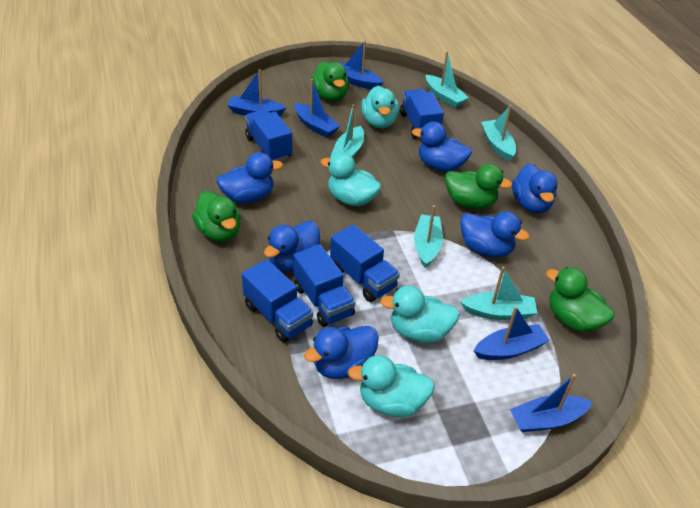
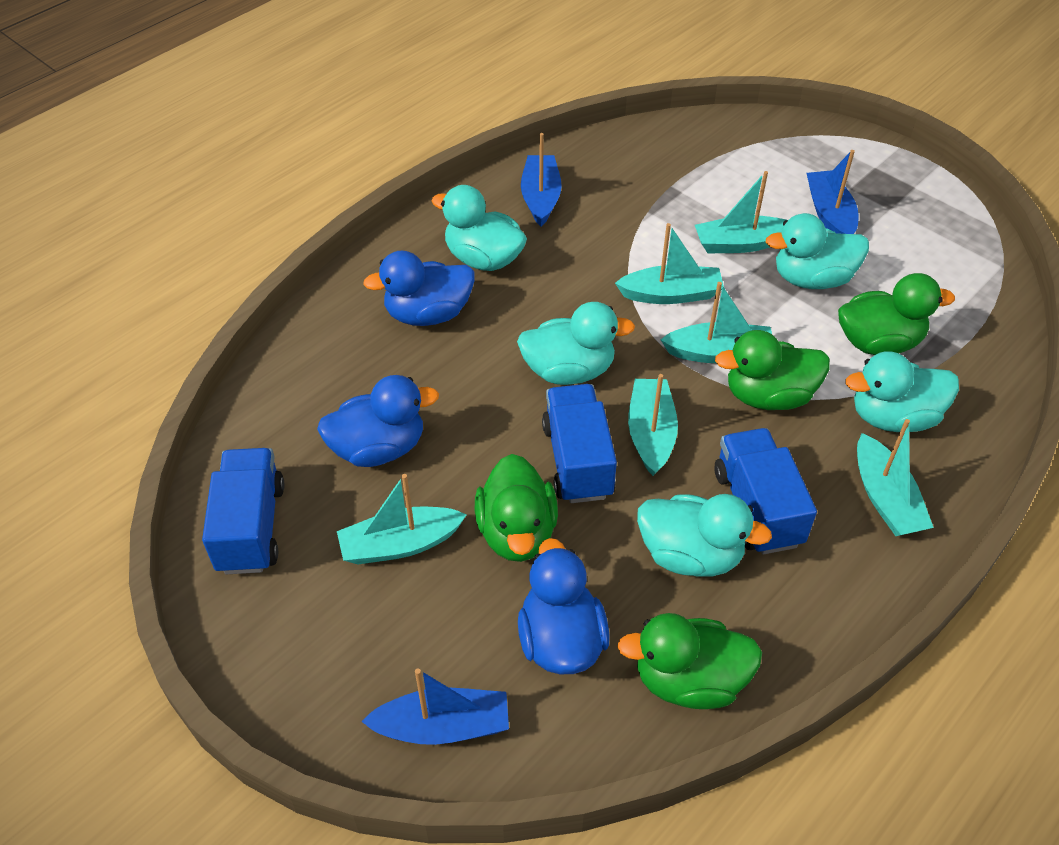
blue boat: 5 -> 3
blue duck: 6 -> 3
blue truck: 5 -> 3
turquoise boat: 5 -> 6
turquoise duck: 4 -> 5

☆ ☆ ☆ ☆

__Activity__
Write out the entries above verbatim, without pictures.

__Your response__
blue boat: 5 -> 3
blue duck: 6 -> 3
blue truck: 5 -> 3
turquoise boat: 5 -> 6
turquoise duck: 4 -> 5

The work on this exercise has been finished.